Synthetic shape transformation data:
[Start of Attachment]
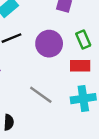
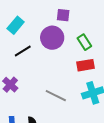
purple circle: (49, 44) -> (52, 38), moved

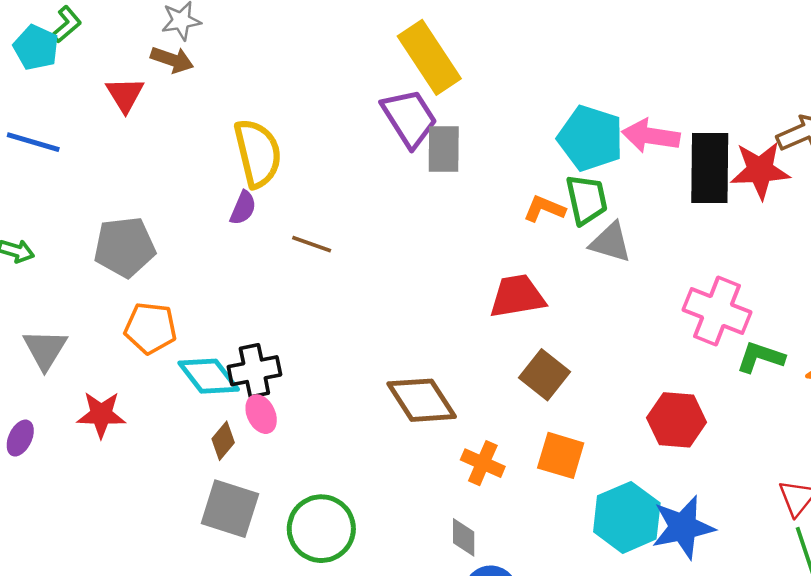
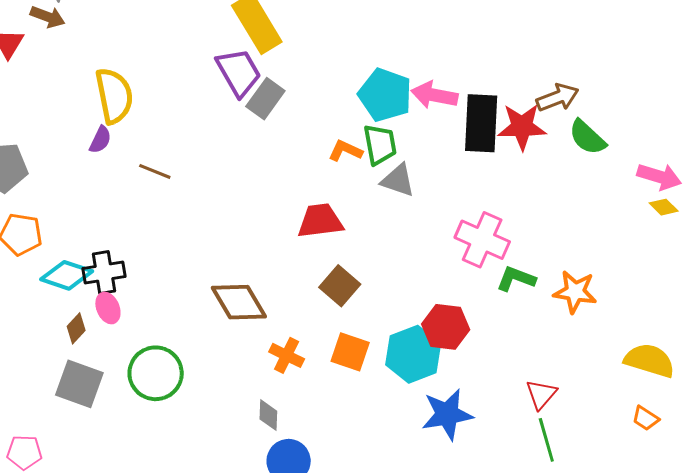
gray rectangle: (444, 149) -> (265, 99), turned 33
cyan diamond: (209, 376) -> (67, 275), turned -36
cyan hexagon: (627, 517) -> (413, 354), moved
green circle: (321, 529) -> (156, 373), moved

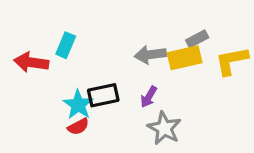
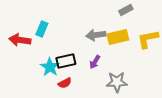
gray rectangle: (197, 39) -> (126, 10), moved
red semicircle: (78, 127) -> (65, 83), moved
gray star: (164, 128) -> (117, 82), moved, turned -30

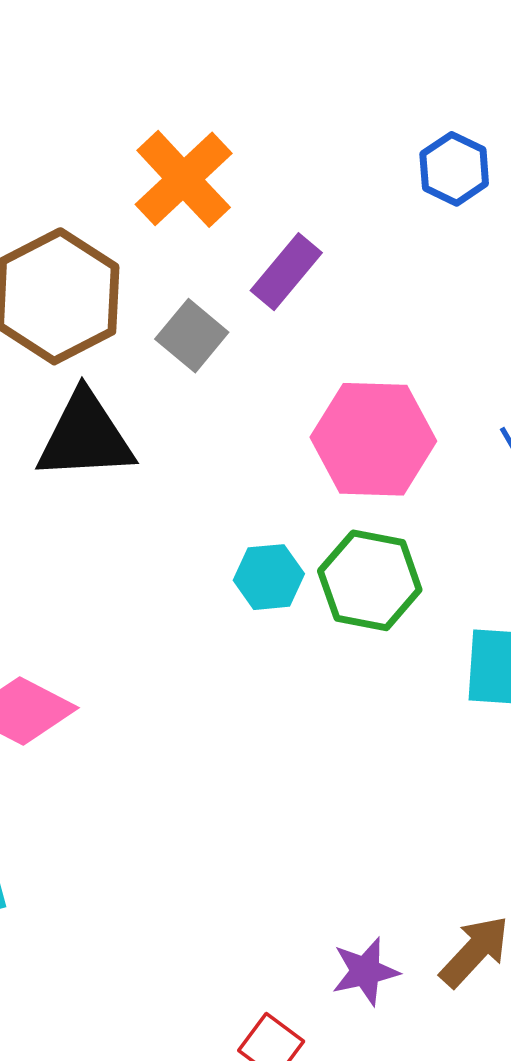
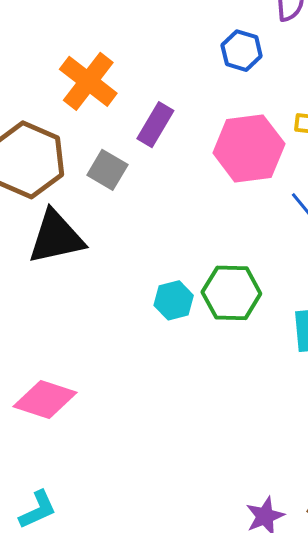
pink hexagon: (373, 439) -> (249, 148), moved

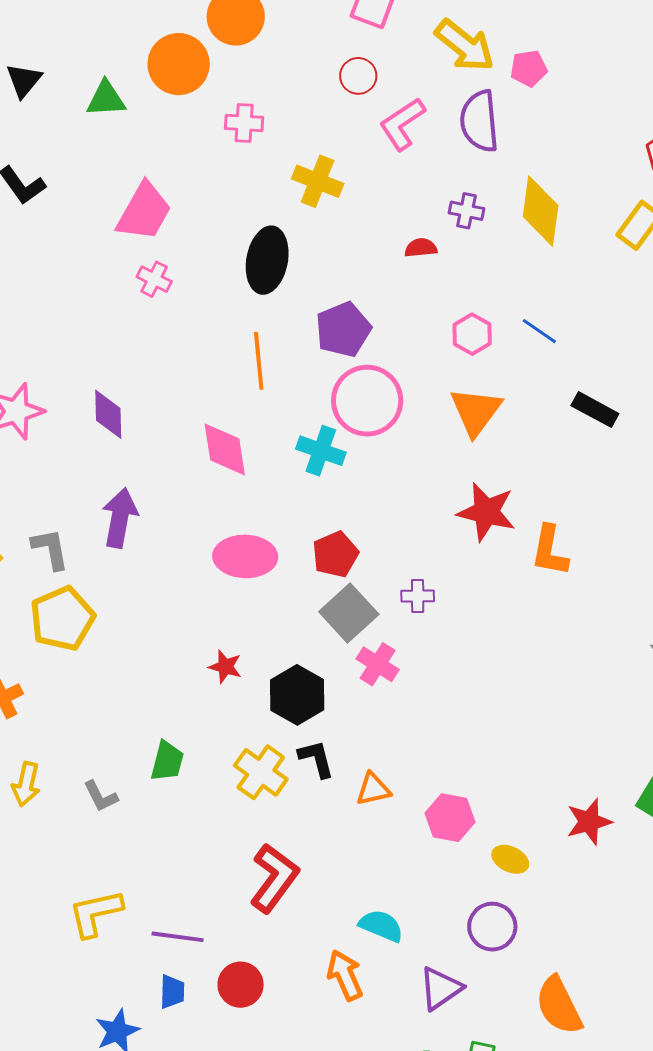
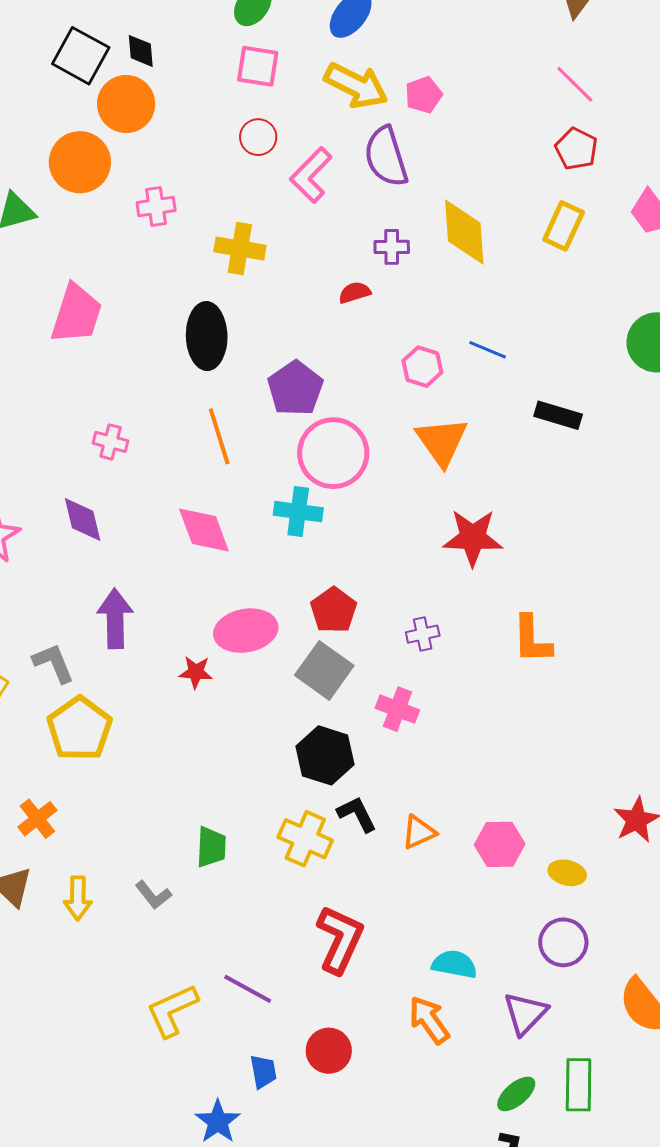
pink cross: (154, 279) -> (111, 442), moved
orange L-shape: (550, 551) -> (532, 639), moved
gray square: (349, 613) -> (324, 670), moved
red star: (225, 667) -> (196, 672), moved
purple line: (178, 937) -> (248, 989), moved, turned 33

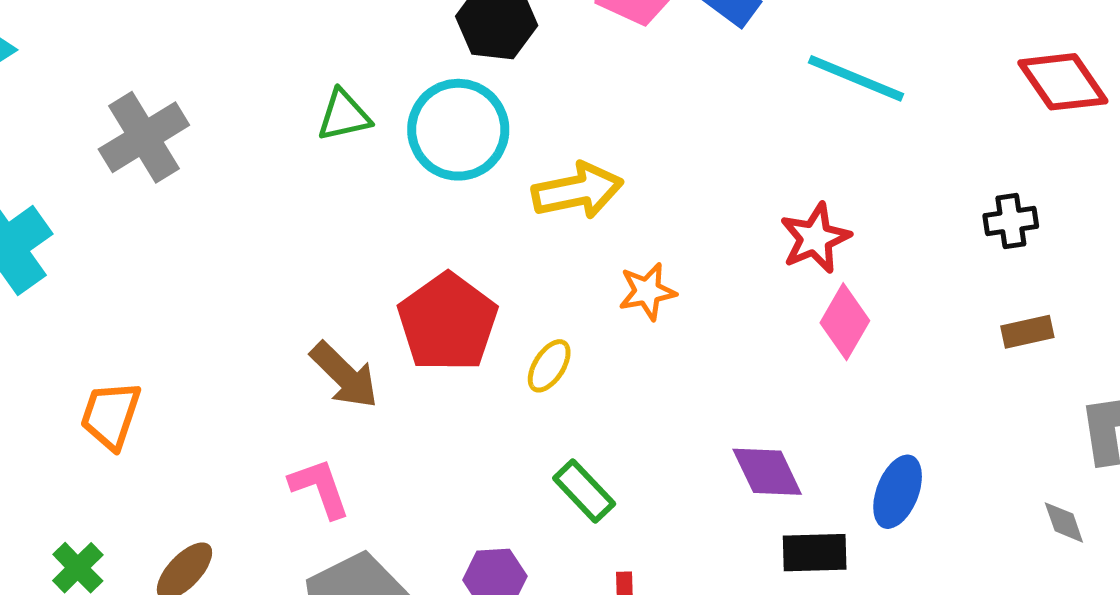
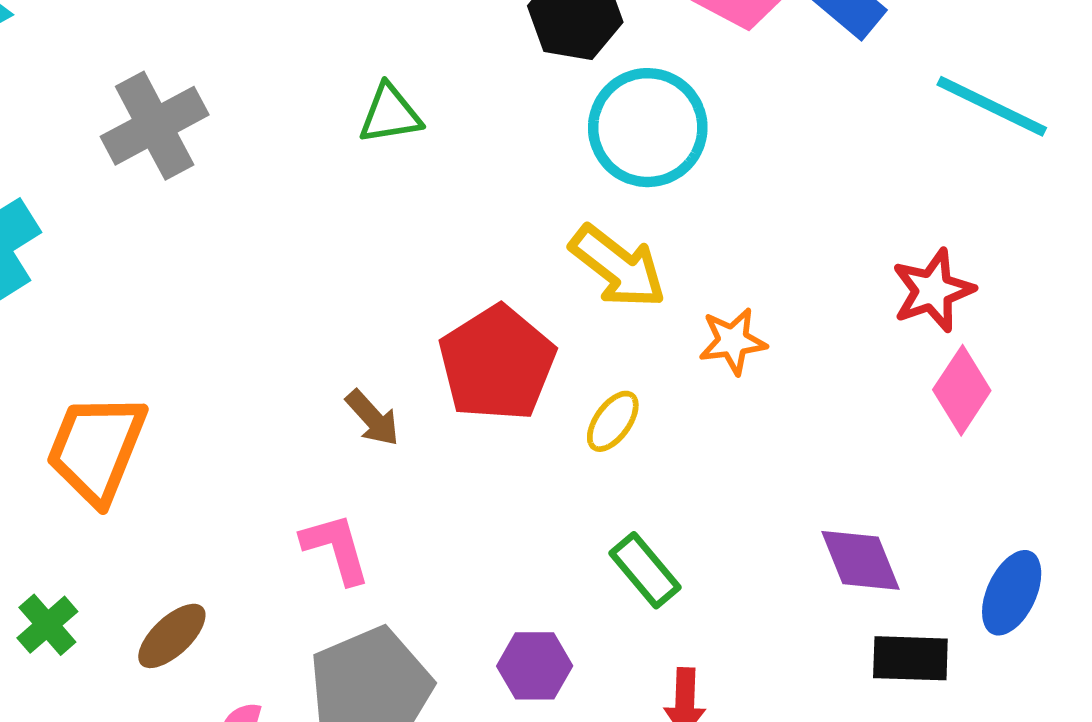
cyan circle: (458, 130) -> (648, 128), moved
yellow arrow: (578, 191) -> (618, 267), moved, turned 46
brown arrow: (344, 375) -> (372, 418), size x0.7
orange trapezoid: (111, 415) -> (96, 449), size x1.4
[End of Attachment]
[Start of Attachment]
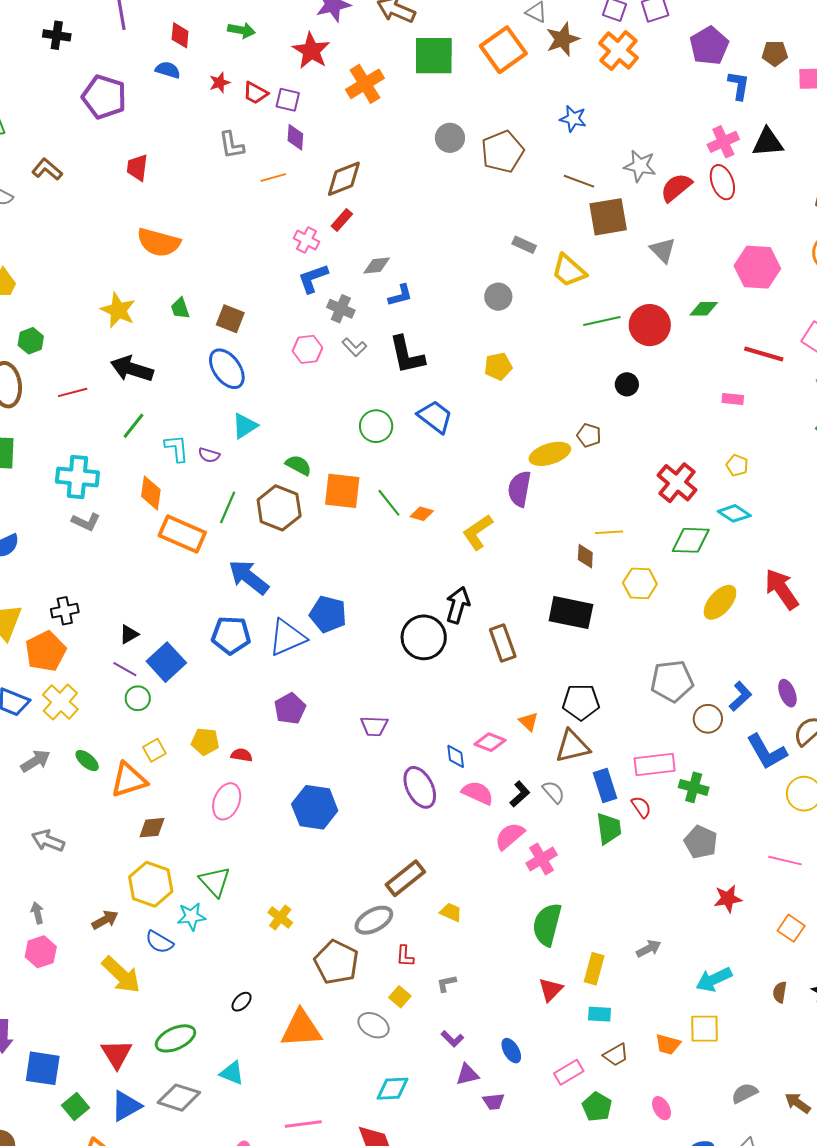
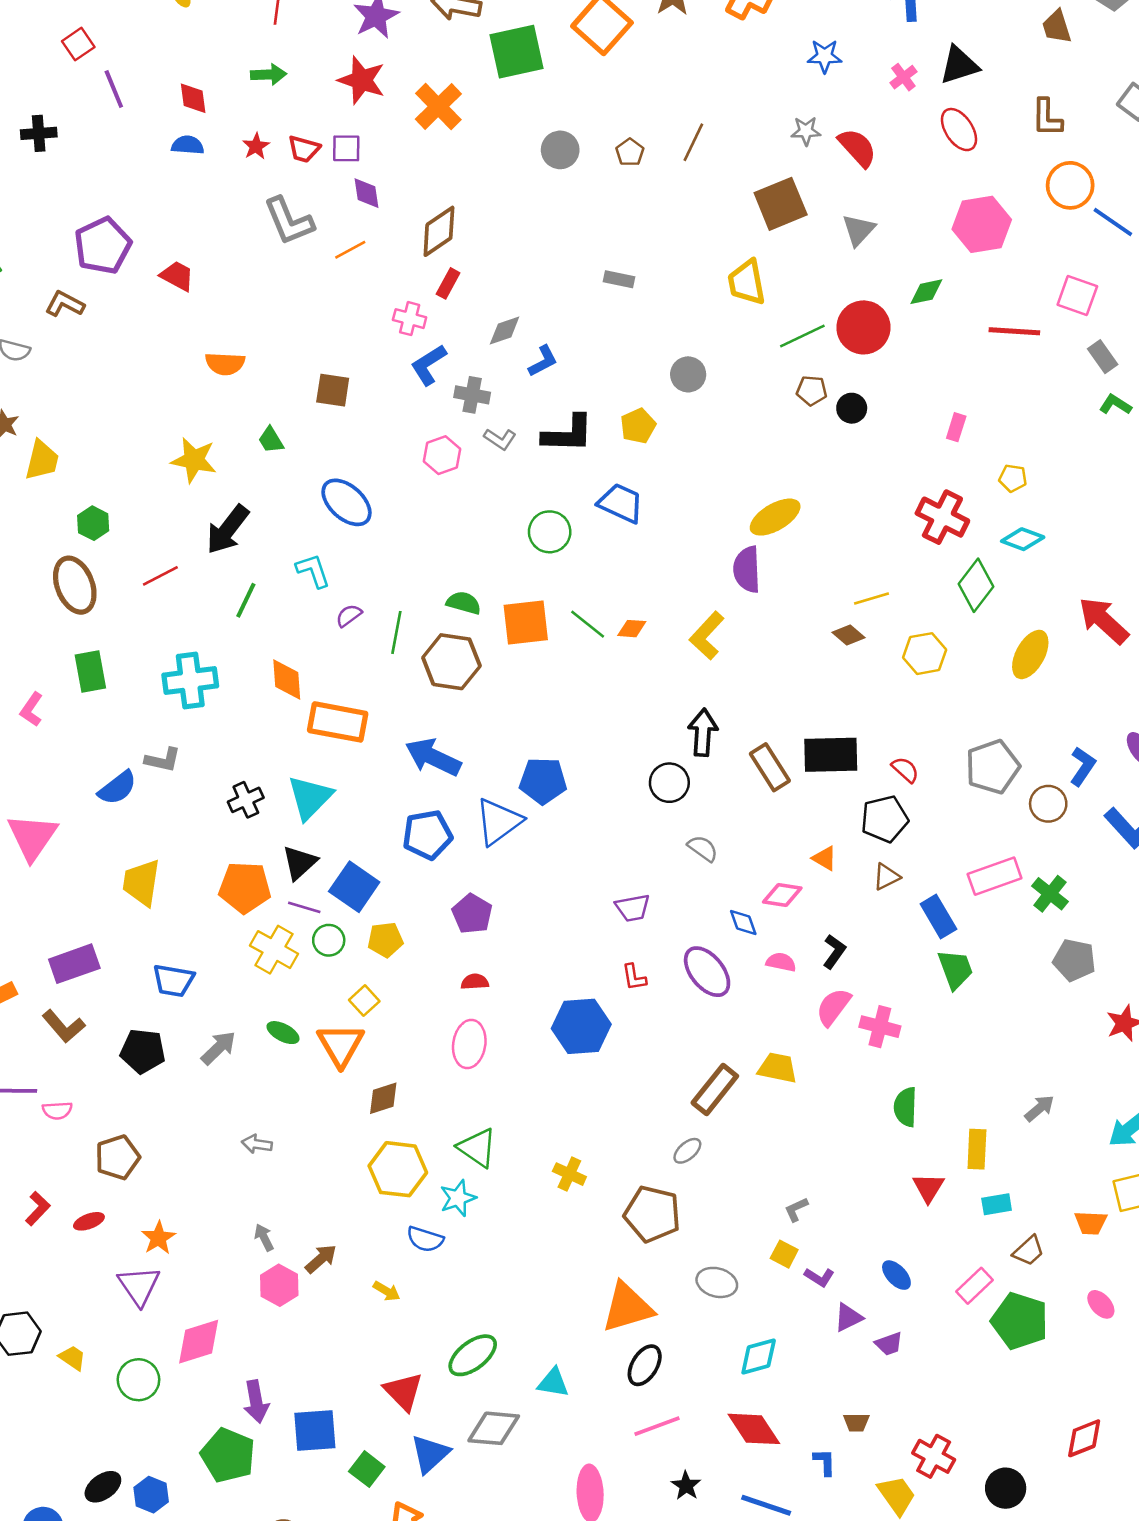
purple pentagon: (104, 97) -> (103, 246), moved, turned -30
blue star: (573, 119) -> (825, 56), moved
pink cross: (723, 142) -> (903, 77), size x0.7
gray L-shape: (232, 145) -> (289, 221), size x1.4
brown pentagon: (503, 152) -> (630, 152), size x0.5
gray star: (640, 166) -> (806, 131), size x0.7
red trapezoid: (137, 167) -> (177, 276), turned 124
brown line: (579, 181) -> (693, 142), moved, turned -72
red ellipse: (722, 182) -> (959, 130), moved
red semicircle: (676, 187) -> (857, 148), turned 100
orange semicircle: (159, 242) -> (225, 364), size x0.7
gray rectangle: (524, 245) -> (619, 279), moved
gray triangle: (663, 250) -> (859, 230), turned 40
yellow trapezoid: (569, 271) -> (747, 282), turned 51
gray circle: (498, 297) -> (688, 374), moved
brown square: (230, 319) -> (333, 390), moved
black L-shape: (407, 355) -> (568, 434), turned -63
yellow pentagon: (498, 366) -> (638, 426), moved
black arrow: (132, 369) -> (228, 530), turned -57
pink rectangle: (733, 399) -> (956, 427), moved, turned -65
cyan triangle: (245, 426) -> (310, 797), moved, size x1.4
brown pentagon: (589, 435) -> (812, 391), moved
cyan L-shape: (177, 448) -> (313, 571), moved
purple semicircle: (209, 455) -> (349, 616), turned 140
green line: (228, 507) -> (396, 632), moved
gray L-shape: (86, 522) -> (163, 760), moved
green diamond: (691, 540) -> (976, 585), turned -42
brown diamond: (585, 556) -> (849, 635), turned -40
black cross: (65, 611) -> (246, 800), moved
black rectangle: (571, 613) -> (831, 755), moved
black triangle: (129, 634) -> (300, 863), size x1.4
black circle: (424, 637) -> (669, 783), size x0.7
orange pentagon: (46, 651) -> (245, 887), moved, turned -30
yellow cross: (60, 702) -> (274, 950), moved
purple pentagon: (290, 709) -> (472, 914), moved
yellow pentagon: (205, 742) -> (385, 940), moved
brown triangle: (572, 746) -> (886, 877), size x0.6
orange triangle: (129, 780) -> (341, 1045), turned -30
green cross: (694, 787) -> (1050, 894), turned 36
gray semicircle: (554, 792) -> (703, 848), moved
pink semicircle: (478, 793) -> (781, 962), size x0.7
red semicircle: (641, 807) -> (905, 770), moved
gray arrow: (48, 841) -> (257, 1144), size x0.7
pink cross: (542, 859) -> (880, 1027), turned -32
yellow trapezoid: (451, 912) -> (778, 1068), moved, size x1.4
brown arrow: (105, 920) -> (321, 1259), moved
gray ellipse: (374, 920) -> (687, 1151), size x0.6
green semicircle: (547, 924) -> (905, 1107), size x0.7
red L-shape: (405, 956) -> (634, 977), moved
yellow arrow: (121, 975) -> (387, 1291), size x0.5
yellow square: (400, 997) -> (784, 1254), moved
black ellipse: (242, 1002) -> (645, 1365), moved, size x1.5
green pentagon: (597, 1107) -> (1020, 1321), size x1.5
[End of Attachment]
• _Assignment_
Starting at the line above with "purple circle: (49, 44) -> (52, 38), moved", output every line exactly up to and including the line with "pink cross: (154, 279) -> (111, 442), moved", but none of the pictures.

• _Answer space_
purple circle: (49, 44) -> (52, 38), moved

gray rectangle: (444, 149) -> (265, 99), turned 33
cyan diamond: (209, 376) -> (67, 275), turned -36
cyan hexagon: (627, 517) -> (413, 354), moved
green circle: (321, 529) -> (156, 373), moved

gray rectangle: (197, 39) -> (126, 10), moved
red semicircle: (78, 127) -> (65, 83), moved
gray star: (164, 128) -> (117, 82), moved, turned -30

pink hexagon: (373, 439) -> (249, 148), moved

pink cross: (154, 279) -> (111, 442), moved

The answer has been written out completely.